• _Task directions_
Repeat exactly, please, the lines that begin at the start of the listing and end at the line holding "Image attached. H&E-stained".

• _Information provided_
● ● ● ● ● ● ●
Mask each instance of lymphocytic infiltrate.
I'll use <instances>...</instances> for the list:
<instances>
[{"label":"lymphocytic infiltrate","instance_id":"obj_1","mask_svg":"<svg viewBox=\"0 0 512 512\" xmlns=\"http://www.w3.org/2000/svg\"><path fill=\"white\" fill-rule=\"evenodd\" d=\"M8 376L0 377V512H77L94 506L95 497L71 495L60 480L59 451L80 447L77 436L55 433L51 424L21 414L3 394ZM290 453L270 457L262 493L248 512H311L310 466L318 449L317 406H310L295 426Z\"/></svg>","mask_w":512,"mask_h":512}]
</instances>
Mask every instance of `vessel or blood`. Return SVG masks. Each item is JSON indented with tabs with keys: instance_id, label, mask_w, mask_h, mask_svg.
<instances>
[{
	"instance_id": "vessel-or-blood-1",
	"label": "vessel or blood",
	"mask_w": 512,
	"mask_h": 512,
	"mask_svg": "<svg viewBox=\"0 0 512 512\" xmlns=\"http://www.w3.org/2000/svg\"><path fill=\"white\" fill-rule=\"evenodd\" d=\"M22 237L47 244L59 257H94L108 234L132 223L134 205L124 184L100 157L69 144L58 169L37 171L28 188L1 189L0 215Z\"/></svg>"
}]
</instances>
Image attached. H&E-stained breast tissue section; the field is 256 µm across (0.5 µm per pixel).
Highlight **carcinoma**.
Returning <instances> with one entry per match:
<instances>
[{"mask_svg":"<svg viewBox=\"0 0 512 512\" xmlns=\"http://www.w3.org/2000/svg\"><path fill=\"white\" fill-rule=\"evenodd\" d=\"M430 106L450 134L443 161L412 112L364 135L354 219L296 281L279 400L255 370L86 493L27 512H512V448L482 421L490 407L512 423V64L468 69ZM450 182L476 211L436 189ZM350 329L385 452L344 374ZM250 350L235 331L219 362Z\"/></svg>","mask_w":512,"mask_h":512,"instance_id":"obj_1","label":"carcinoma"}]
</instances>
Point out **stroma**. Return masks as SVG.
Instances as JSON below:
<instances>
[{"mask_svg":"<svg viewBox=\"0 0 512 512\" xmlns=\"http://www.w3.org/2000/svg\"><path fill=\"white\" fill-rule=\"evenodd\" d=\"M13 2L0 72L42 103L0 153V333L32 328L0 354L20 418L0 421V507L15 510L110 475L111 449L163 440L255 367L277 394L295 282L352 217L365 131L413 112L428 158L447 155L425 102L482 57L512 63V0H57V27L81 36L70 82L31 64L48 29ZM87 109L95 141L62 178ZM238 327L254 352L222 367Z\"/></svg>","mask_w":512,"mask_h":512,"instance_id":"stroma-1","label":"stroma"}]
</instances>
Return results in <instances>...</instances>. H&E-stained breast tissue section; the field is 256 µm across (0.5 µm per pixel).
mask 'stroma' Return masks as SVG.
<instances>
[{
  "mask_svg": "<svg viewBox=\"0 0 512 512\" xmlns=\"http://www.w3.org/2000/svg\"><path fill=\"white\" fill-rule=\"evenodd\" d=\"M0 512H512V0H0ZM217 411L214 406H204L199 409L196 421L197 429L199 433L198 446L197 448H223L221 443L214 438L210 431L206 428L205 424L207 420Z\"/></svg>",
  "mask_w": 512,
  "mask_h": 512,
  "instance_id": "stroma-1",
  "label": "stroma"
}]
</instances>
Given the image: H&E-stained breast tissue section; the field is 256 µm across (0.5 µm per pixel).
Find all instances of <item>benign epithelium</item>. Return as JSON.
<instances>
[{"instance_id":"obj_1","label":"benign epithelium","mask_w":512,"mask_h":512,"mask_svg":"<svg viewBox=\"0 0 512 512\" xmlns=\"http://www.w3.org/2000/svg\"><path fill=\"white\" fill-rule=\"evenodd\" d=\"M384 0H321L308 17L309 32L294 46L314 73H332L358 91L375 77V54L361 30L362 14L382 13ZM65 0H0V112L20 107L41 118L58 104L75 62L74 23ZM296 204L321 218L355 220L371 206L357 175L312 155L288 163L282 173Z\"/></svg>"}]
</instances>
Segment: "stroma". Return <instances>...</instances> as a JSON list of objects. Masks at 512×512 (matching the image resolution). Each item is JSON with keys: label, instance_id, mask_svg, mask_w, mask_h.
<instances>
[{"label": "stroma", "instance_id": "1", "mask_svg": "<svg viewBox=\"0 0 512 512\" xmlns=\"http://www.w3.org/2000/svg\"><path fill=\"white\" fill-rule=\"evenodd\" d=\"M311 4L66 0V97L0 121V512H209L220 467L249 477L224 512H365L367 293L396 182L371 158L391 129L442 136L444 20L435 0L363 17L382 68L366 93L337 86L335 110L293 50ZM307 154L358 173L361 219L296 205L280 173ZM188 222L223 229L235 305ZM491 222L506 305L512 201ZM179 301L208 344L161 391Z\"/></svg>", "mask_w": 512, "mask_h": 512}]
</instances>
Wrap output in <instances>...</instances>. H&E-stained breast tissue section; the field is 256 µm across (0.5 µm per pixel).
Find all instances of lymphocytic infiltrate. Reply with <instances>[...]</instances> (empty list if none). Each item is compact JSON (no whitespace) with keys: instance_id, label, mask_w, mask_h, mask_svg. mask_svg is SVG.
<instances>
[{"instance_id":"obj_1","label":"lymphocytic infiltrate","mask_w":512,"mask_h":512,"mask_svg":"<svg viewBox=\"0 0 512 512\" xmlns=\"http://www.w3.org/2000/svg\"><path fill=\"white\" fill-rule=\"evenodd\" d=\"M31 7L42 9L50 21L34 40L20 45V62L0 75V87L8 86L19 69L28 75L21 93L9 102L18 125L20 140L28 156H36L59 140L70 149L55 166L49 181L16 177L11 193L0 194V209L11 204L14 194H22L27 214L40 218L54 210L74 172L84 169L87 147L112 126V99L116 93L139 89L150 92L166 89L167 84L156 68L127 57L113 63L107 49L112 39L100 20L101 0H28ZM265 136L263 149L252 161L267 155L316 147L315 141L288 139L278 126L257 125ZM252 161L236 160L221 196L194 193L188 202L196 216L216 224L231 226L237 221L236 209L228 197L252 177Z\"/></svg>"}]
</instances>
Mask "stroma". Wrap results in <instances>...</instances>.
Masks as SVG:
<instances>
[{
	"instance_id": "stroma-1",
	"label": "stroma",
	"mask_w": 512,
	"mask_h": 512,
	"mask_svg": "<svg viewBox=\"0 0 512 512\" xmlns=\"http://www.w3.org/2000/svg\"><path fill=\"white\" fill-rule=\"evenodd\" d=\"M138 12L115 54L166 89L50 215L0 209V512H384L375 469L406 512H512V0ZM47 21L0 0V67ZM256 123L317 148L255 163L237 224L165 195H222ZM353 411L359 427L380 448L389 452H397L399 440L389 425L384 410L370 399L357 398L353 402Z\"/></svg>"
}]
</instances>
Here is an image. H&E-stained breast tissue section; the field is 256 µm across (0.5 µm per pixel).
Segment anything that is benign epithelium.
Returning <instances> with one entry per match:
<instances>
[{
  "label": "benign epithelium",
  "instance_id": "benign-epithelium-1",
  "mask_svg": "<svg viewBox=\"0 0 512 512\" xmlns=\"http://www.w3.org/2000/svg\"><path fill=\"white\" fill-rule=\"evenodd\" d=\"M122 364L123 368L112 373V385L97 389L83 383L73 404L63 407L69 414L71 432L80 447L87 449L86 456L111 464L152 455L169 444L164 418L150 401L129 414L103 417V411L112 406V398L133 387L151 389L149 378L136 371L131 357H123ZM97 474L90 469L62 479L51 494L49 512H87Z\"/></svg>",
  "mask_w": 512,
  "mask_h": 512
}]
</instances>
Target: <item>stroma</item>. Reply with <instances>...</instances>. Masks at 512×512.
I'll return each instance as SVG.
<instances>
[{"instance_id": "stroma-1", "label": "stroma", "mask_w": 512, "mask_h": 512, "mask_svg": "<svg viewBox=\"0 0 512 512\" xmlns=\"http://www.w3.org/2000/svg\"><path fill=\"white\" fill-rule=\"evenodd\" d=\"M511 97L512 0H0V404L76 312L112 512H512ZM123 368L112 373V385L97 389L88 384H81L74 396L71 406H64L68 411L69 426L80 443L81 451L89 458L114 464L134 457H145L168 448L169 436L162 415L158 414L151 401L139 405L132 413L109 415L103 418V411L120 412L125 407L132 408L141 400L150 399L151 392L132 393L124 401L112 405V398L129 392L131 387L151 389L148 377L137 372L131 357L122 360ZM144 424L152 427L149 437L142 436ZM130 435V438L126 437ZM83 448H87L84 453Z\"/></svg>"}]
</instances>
● ● ● ● ● ● ●
• _Right answer_
Mask each instance of lymphocytic infiltrate.
I'll use <instances>...</instances> for the list:
<instances>
[{"label":"lymphocytic infiltrate","instance_id":"obj_1","mask_svg":"<svg viewBox=\"0 0 512 512\" xmlns=\"http://www.w3.org/2000/svg\"><path fill=\"white\" fill-rule=\"evenodd\" d=\"M8 376L0 377V512H77L94 506L95 497L71 495L60 480L59 451L80 447L77 436L55 433L51 424L21 414L3 394ZM290 453L270 457L262 493L248 512H311L310 466L318 449L317 406H310L295 426Z\"/></svg>","mask_w":512,"mask_h":512}]
</instances>
Mask every instance of `vessel or blood`. Return SVG masks. Each item is JSON indented with tabs with keys: instance_id, label, mask_w, mask_h, mask_svg.
<instances>
[{
	"instance_id": "vessel-or-blood-1",
	"label": "vessel or blood",
	"mask_w": 512,
	"mask_h": 512,
	"mask_svg": "<svg viewBox=\"0 0 512 512\" xmlns=\"http://www.w3.org/2000/svg\"><path fill=\"white\" fill-rule=\"evenodd\" d=\"M22 237L47 244L59 257H94L108 234L132 223L134 205L124 184L100 157L69 144L58 169L37 171L28 188L1 189L0 215Z\"/></svg>"
}]
</instances>
Image attached. H&E-stained breast tissue section; the field is 256 µm across (0.5 µm per pixel).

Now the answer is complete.